§ GOAL OF THE EXERCISE:
Copy out each line below that contains the string "kern". Only matches with the same uppercase and lowercase letters count.
----------------
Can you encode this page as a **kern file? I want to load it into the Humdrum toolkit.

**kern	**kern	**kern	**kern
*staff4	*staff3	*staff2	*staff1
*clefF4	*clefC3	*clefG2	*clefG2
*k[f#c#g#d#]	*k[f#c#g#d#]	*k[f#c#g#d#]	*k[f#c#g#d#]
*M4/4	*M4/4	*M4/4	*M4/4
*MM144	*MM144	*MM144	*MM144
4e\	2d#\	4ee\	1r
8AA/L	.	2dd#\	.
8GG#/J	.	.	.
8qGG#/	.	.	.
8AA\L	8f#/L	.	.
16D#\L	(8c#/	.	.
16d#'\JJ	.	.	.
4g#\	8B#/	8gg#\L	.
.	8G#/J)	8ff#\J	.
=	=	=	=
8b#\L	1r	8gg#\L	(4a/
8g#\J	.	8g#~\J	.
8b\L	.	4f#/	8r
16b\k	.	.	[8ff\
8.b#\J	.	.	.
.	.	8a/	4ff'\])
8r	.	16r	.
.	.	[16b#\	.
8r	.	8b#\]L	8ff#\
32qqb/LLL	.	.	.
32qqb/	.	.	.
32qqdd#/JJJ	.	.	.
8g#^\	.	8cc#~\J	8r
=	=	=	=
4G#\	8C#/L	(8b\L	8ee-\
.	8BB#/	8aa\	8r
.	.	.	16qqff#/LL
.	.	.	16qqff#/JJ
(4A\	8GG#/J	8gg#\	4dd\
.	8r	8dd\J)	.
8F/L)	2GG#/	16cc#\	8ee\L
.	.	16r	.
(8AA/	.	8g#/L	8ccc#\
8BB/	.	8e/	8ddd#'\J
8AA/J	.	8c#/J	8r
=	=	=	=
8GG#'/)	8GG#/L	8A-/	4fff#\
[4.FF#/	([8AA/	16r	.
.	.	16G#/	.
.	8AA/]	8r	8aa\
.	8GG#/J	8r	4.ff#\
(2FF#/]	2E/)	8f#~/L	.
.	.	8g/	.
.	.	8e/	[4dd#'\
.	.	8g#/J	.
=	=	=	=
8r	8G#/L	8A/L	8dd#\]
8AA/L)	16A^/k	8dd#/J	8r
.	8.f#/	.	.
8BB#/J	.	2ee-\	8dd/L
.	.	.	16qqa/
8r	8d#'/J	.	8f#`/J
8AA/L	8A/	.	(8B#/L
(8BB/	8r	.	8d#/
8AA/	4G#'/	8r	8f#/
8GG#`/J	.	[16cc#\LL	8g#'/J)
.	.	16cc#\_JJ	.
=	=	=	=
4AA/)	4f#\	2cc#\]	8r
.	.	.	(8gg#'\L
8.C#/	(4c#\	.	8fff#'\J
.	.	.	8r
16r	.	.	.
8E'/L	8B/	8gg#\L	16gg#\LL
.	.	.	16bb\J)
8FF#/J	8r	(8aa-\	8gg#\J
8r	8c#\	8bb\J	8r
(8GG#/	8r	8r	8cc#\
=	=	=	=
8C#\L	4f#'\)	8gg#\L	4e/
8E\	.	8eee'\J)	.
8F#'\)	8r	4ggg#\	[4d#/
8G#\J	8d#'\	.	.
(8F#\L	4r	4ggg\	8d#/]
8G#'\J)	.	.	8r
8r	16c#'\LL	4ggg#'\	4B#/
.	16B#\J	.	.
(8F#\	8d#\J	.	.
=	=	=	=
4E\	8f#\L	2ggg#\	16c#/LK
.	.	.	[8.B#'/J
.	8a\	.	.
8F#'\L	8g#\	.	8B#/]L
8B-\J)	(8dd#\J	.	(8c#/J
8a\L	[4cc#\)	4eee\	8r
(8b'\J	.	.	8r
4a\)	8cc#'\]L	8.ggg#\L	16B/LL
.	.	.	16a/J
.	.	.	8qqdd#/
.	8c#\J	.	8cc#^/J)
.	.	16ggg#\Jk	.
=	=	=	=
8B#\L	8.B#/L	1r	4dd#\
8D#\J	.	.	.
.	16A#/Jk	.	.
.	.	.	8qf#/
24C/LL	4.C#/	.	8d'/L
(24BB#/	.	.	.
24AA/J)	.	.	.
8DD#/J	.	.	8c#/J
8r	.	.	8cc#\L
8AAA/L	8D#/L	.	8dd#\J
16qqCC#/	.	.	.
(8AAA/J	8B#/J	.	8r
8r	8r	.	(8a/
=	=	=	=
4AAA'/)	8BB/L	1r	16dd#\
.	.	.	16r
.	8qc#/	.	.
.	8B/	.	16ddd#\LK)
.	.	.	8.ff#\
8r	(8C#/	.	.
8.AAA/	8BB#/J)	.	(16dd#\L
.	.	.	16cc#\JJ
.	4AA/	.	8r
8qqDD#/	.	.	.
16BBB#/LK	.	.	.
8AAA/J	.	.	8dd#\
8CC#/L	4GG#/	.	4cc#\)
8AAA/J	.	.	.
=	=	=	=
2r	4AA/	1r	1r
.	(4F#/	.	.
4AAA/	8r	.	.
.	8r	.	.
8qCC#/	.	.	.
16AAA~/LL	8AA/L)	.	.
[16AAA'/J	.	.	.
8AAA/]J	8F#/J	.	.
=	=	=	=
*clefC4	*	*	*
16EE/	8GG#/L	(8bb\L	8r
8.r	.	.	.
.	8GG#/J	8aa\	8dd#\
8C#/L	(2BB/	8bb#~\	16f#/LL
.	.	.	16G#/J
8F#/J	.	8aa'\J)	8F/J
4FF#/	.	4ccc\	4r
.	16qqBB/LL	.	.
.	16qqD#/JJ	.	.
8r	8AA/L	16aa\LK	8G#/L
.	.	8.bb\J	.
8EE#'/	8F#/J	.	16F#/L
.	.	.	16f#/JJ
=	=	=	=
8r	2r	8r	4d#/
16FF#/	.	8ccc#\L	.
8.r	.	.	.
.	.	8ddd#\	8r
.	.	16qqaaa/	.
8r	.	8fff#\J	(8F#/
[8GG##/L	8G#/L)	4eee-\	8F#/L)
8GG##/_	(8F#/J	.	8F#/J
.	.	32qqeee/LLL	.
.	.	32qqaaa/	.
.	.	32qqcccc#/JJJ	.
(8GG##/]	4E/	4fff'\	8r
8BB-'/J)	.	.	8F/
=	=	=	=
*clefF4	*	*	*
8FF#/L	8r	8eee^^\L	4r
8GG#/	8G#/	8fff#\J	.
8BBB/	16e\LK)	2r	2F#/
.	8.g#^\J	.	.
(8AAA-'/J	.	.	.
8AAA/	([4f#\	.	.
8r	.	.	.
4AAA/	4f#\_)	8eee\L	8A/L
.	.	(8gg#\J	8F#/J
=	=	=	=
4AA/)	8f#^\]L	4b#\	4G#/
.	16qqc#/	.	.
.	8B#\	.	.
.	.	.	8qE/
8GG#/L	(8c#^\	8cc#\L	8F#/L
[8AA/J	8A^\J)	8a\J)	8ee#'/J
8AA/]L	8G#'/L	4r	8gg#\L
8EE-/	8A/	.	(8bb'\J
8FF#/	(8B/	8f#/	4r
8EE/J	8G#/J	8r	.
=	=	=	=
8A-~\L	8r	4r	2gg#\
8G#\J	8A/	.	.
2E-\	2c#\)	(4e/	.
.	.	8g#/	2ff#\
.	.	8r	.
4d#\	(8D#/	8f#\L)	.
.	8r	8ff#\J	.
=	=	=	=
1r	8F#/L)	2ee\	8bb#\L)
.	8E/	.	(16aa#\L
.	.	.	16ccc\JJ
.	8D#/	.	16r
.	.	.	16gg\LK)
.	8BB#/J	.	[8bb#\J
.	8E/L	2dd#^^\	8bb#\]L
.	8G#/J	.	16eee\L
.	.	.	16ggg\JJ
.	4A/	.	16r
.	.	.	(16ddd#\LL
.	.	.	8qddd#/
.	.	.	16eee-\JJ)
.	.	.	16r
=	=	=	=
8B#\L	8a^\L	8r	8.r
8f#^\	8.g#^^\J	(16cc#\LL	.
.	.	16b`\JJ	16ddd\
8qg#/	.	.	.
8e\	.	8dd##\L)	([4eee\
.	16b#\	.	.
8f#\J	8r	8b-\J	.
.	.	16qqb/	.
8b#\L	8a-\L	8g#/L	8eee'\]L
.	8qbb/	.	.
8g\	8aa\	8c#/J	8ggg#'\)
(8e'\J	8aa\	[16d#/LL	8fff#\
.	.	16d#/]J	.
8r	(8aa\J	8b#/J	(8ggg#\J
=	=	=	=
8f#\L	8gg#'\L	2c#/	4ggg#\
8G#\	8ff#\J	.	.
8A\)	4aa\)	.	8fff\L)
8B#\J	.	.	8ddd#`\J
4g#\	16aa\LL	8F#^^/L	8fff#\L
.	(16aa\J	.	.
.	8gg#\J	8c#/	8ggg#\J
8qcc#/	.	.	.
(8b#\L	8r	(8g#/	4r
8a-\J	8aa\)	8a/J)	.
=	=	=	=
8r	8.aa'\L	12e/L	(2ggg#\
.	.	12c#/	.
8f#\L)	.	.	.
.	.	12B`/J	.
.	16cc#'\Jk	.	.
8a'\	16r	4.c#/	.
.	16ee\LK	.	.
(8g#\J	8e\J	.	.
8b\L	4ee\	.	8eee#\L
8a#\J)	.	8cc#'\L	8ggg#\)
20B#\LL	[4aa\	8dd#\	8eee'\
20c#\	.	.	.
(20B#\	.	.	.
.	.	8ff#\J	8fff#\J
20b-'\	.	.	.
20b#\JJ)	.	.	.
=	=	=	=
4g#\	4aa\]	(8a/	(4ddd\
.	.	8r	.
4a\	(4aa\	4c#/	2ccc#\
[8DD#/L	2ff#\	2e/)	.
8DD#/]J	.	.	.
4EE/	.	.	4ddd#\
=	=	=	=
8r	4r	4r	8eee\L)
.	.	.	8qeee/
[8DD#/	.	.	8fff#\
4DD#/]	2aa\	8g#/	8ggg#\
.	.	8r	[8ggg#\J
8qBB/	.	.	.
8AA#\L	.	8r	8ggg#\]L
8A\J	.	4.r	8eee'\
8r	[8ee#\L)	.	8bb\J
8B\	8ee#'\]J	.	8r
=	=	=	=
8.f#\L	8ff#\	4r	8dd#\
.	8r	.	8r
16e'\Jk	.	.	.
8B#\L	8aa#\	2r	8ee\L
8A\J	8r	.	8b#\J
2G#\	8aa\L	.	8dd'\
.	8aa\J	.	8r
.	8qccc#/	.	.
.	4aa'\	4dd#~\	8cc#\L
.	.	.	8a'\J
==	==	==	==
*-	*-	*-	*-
----------------
§ FULL SOLUTION:
Can you encode this page as a **kern file? I want to load it into the Humdrum toolkit.
**kern	**kern	**kern	**kern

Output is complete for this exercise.